● Data provided
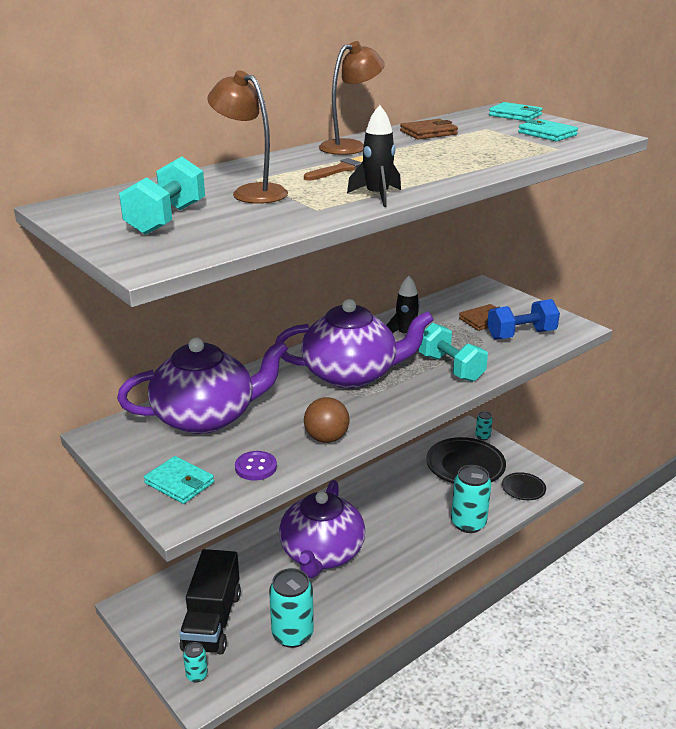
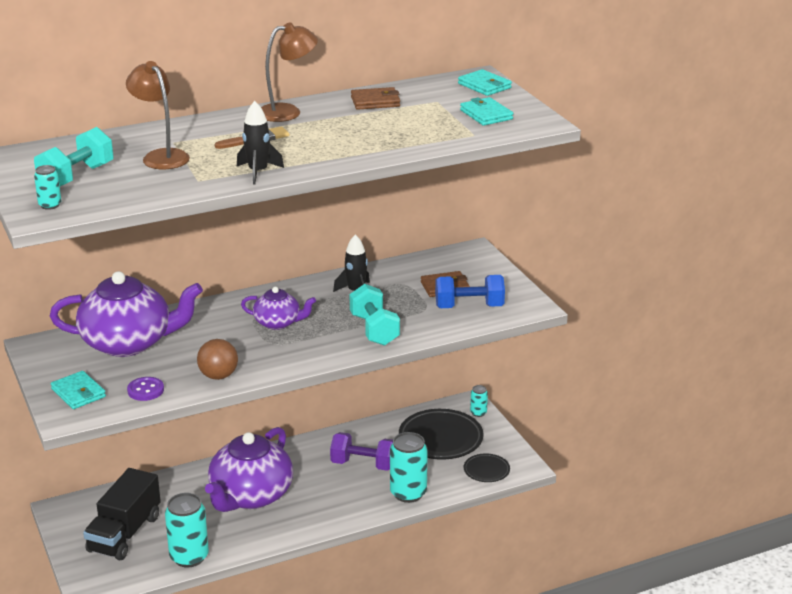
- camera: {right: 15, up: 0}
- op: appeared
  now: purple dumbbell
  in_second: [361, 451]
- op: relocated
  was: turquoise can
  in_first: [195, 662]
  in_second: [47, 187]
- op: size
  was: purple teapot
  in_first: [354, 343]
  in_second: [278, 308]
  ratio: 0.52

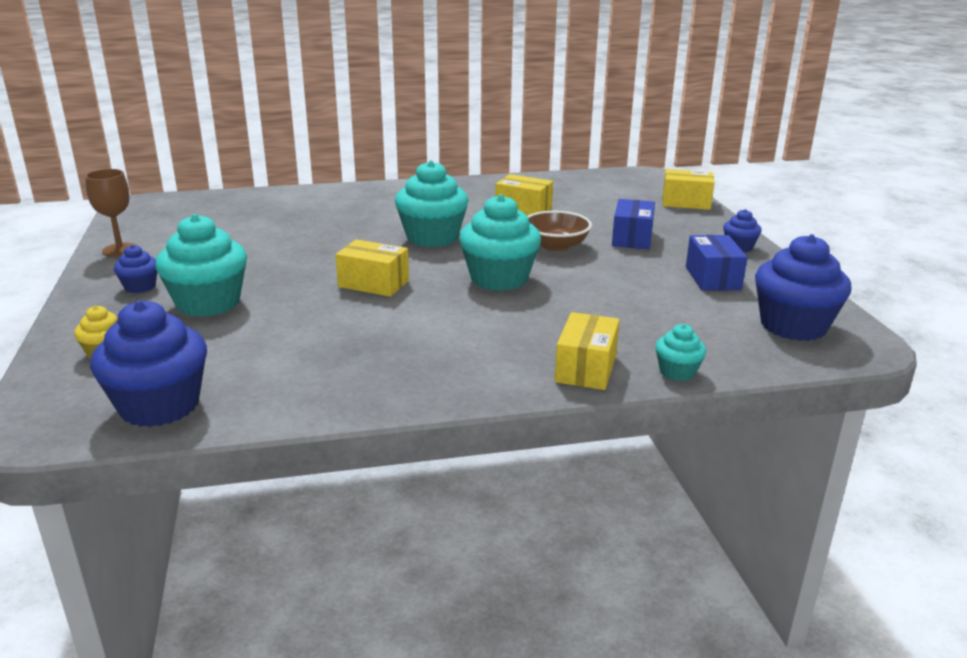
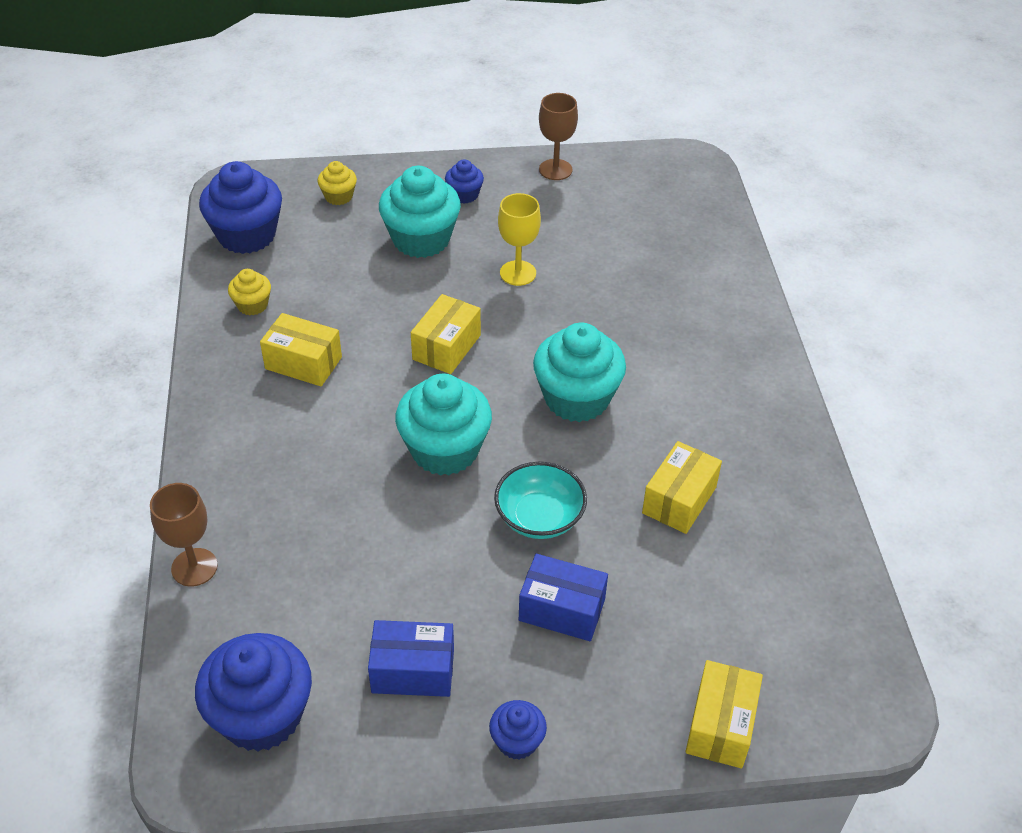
- camera: {right: 95, up: 20}
- op: appeared
  now: yellow cupcake
  in_second: [249, 292]
- op: appeared
  now: yellow goblet
  in_second: [519, 239]
- op: relocated
  was: yellow box
  in_first: [587, 351]
  in_second: [301, 349]
- op: exchanged
  was: turquoise cupcake
  now: brown goblet
  in_first: [680, 352]
  in_second: [184, 534]
- op: colour
  was: brown bowl
  now: turquoise bowl
  in_first: [559, 231]
  in_second: [540, 500]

● Exercise description
For the records above, count the lines that contain the word "purple" and give only that number.

● Exercise result
2